▶ **Directions for this task**: With the pictures omitted, please transcribe exactly the lines beginning at the one that contains "C2: none -> 150nF (DGND, VDD)" and ending with the last line of the records below.

*** Block opens ***

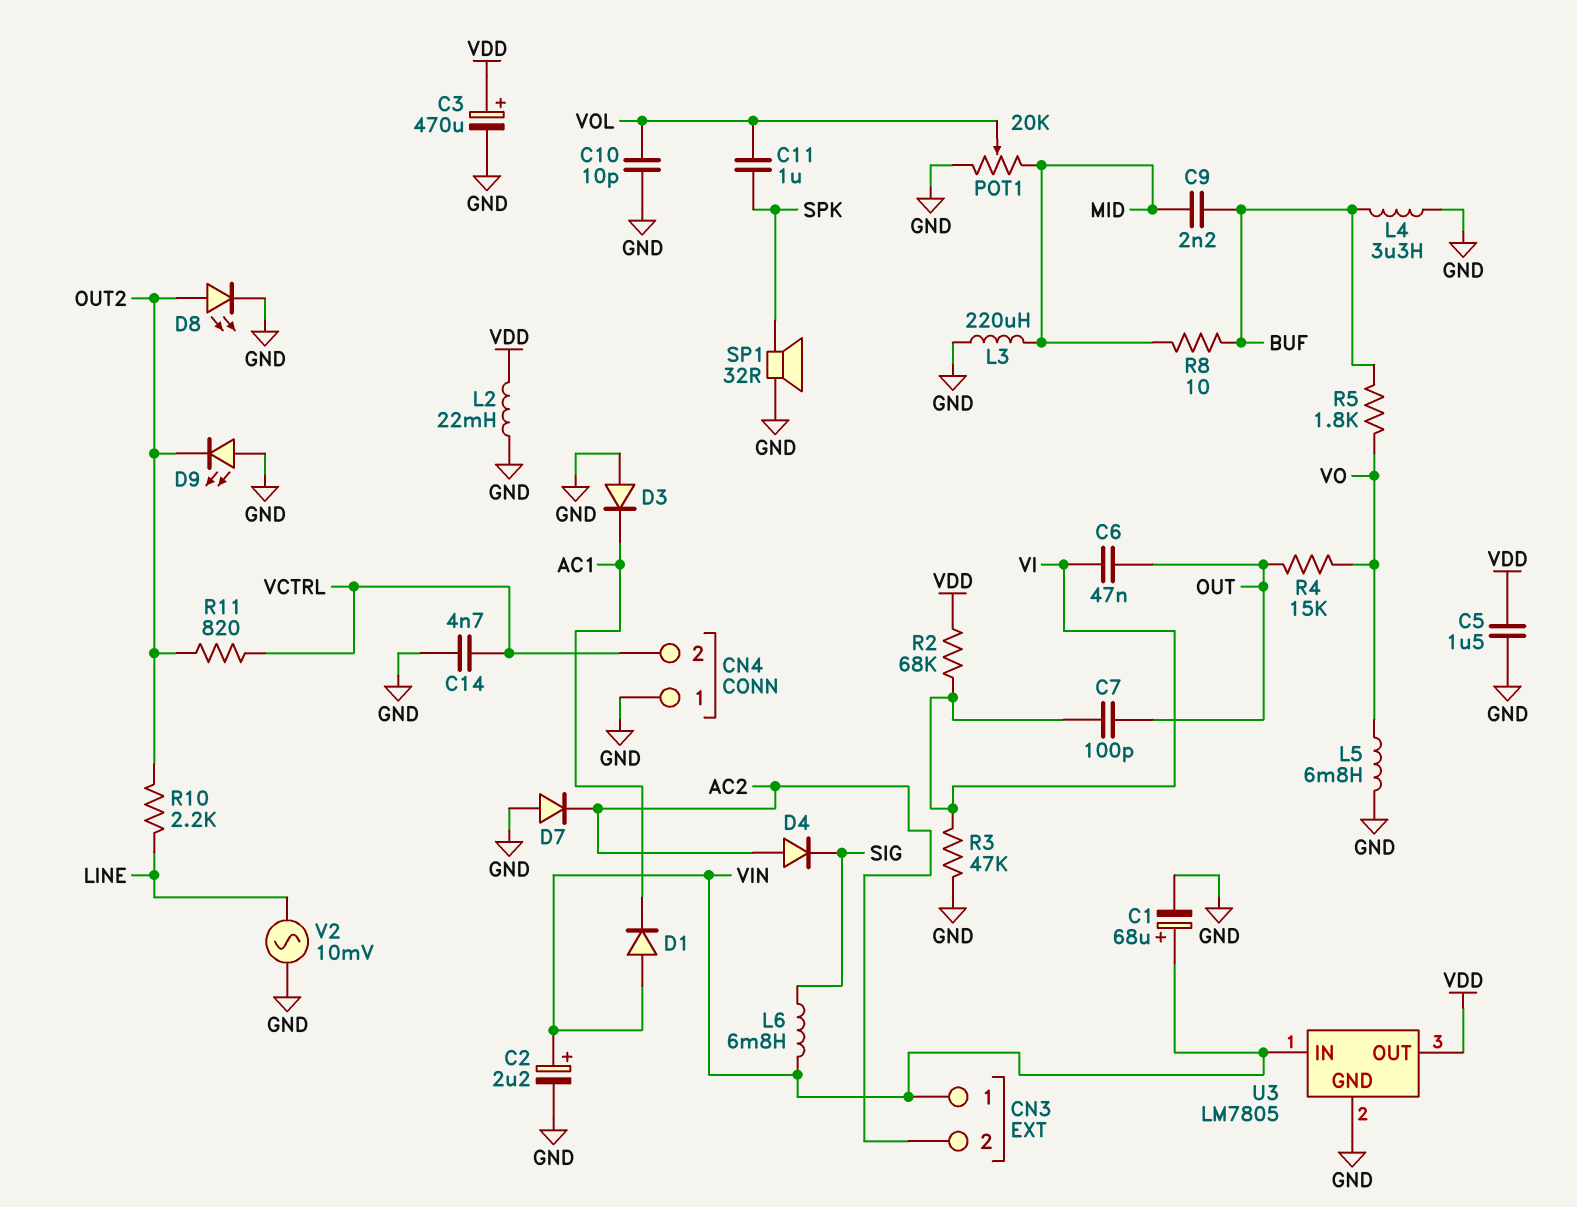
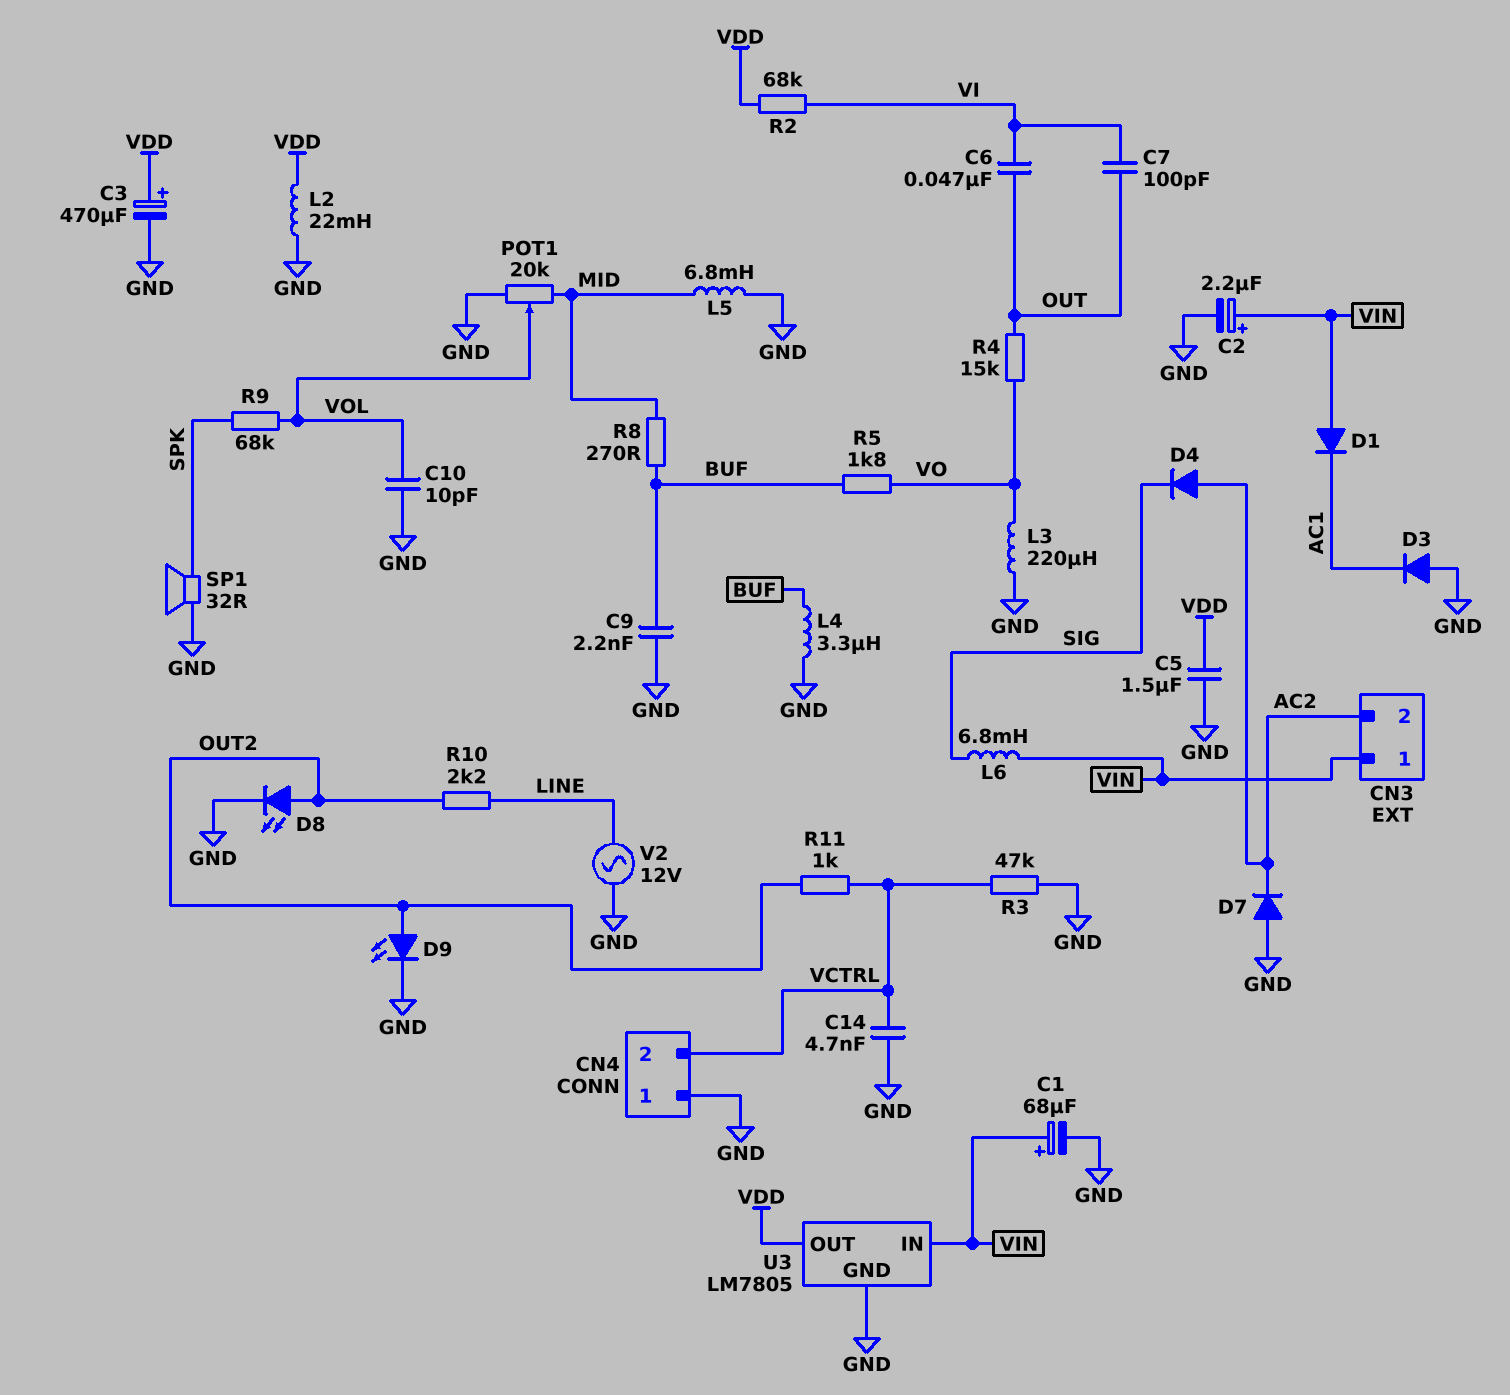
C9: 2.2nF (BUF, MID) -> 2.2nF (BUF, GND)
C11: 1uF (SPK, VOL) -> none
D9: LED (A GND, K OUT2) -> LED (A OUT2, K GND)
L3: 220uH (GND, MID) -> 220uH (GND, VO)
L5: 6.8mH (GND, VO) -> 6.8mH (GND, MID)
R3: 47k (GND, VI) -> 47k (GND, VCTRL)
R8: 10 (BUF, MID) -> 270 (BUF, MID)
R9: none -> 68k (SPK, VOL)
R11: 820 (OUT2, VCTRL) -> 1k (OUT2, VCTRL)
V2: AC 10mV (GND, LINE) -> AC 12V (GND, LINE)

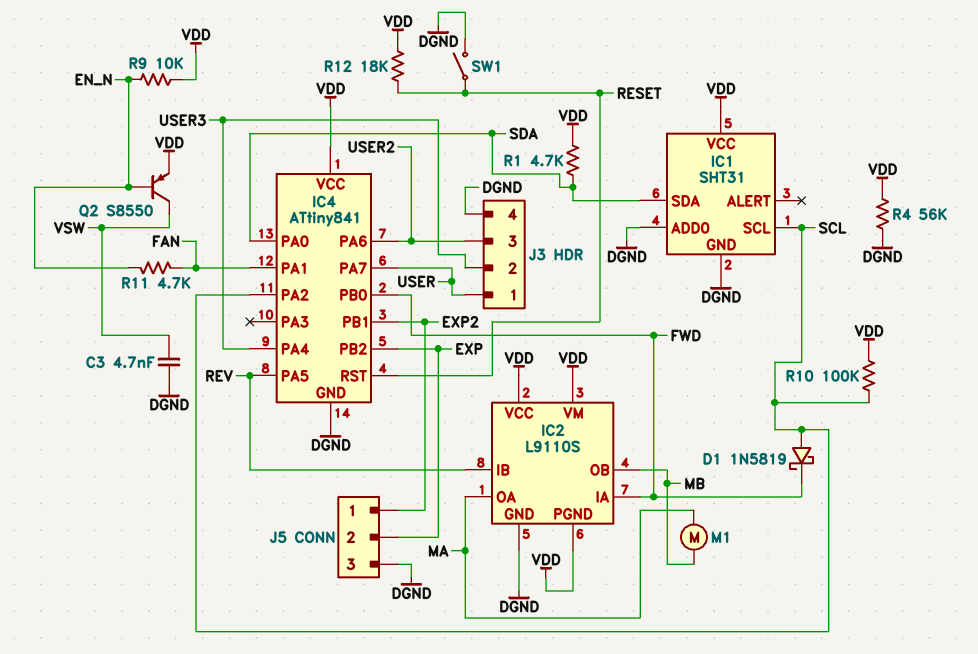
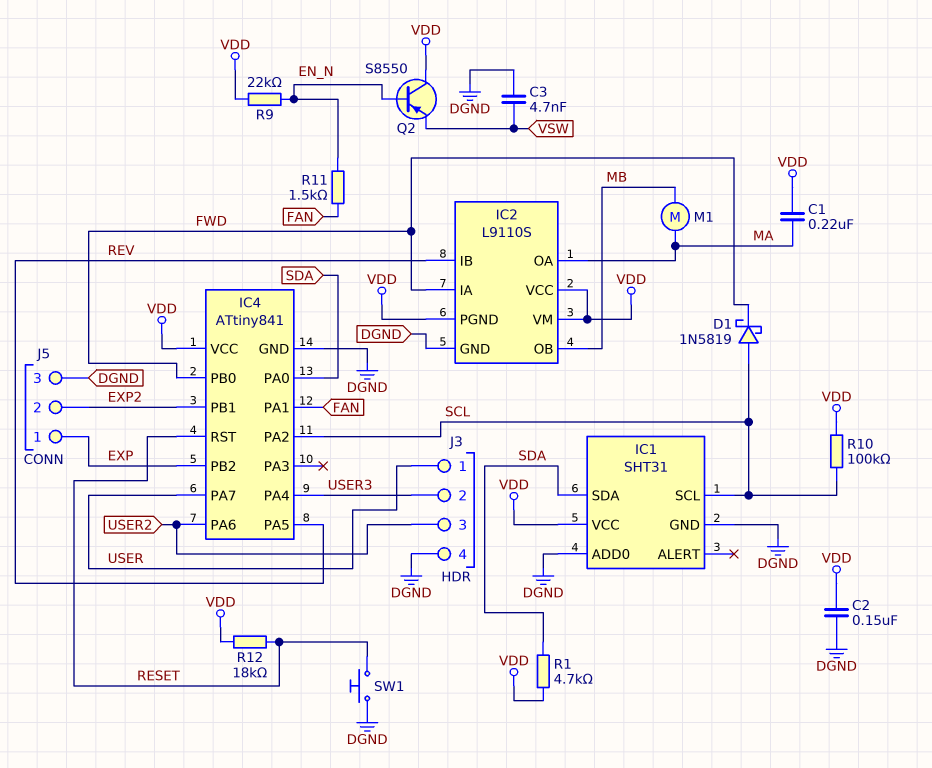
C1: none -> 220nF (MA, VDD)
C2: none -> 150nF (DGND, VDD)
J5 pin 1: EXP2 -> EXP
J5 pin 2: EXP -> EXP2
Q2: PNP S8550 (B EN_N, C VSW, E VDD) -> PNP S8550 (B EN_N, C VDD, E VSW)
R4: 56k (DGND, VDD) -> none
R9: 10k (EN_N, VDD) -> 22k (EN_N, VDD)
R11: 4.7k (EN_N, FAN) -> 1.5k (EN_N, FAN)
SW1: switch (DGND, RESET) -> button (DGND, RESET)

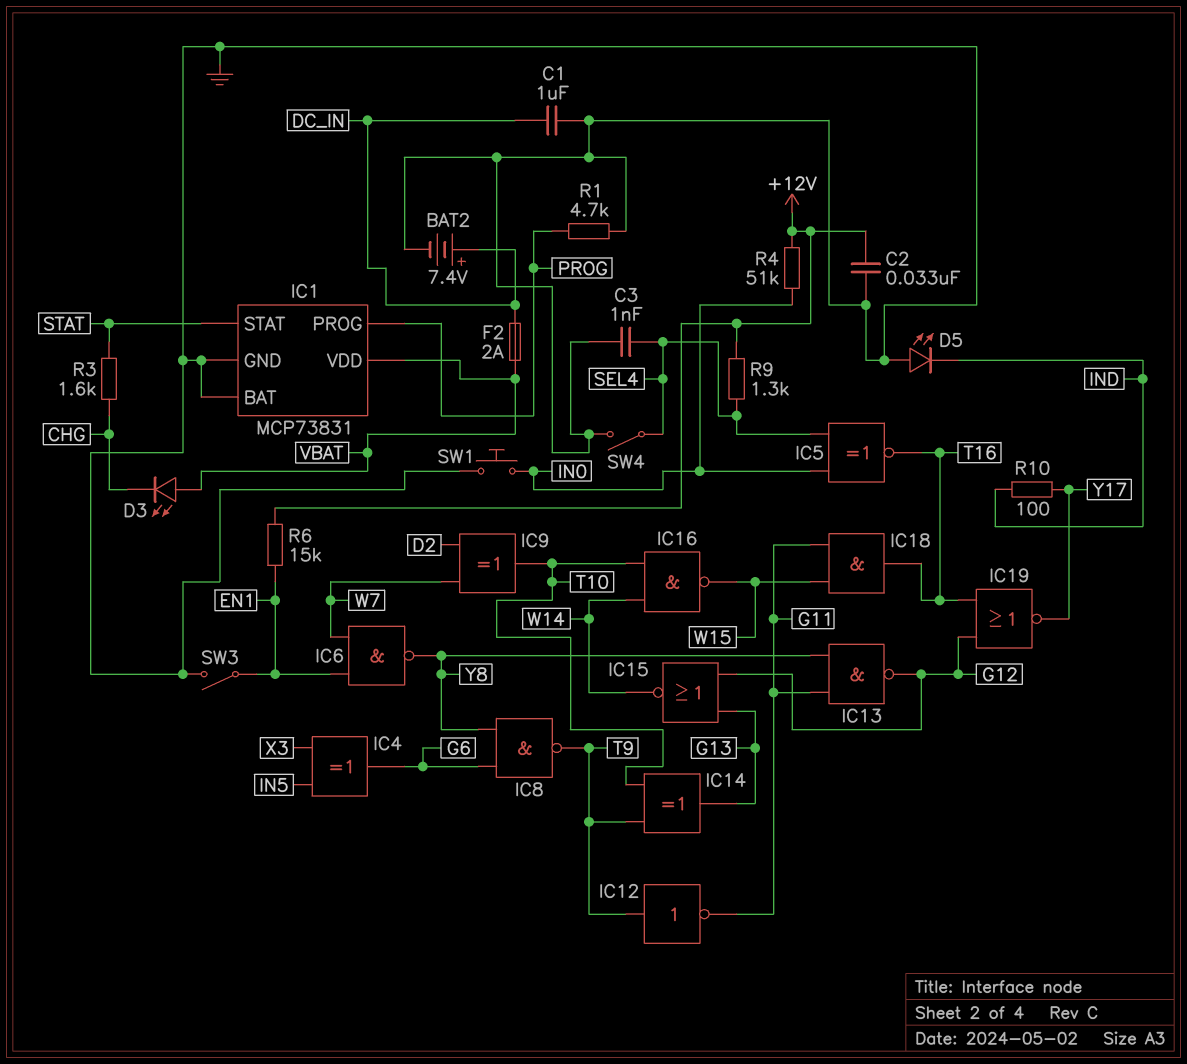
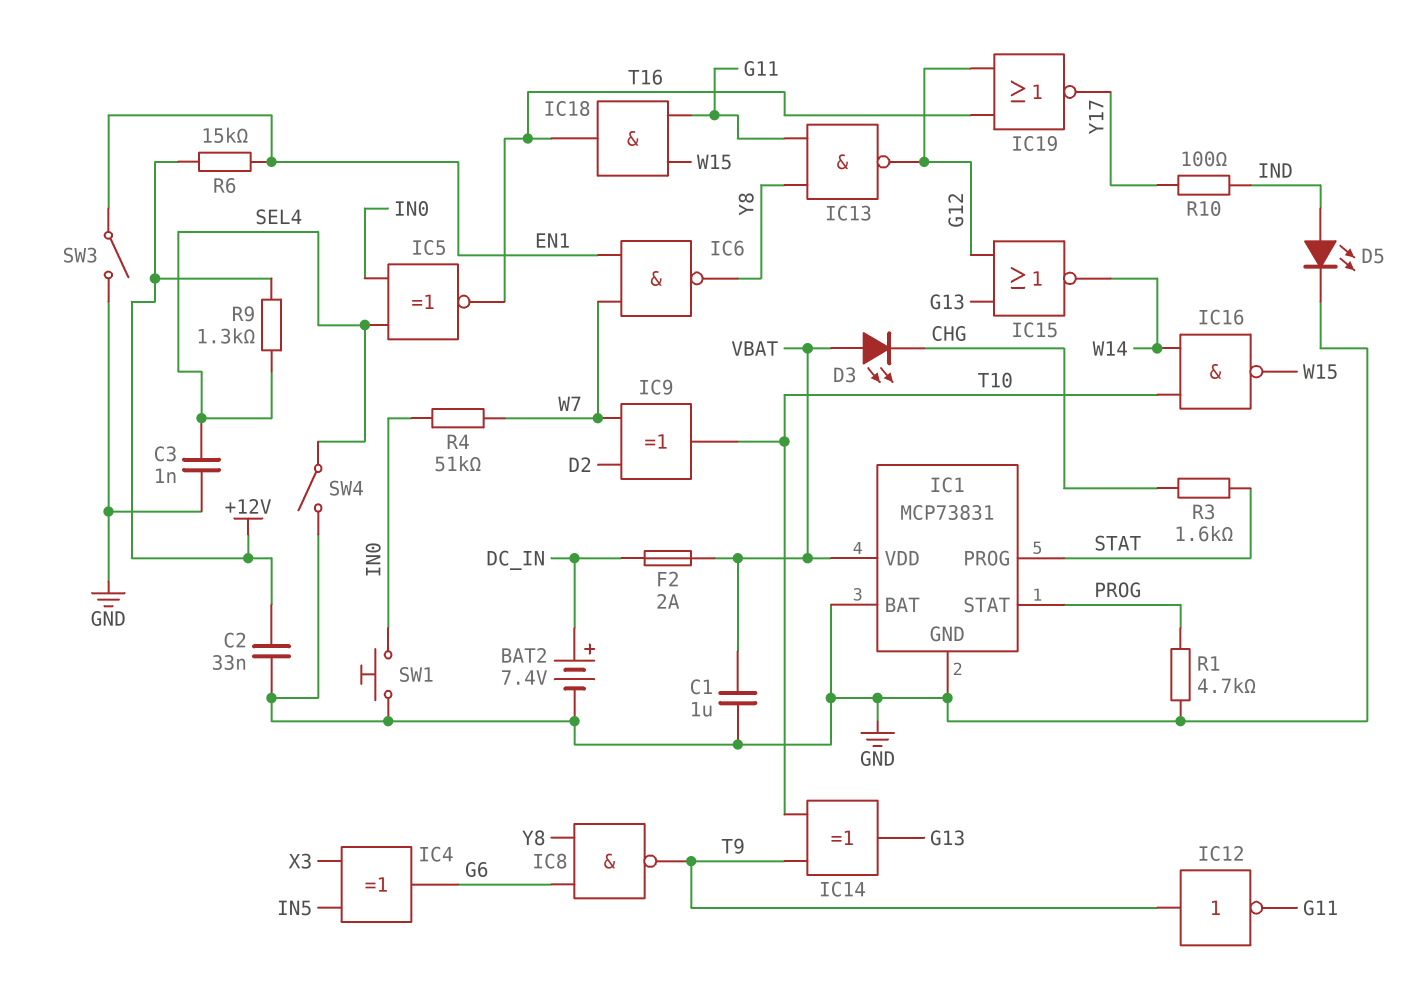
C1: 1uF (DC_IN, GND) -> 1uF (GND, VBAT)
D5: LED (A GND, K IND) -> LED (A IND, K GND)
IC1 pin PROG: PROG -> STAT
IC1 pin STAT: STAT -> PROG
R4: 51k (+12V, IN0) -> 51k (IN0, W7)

*** Block closes ***

▶ **Exercise answer**:
C2: none -> 150nF (DGND, VDD)
J5 pin 1: EXP2 -> EXP
J5 pin 2: EXP -> EXP2
Q2: PNP S8550 (B EN_N, C VSW, E VDD) -> PNP S8550 (B EN_N, C VDD, E VSW)
R4: 56k (DGND, VDD) -> none
R9: 10k (EN_N, VDD) -> 22k (EN_N, VDD)
R11: 4.7k (EN_N, FAN) -> 1.5k (EN_N, FAN)
SW1: switch (DGND, RESET) -> button (DGND, RESET)

C1: 1uF (DC_IN, GND) -> 1uF (GND, VBAT)
D5: LED (A GND, K IND) -> LED (A IND, K GND)
IC1 pin PROG: PROG -> STAT
IC1 pin STAT: STAT -> PROG
R4: 51k (+12V, IN0) -> 51k (IN0, W7)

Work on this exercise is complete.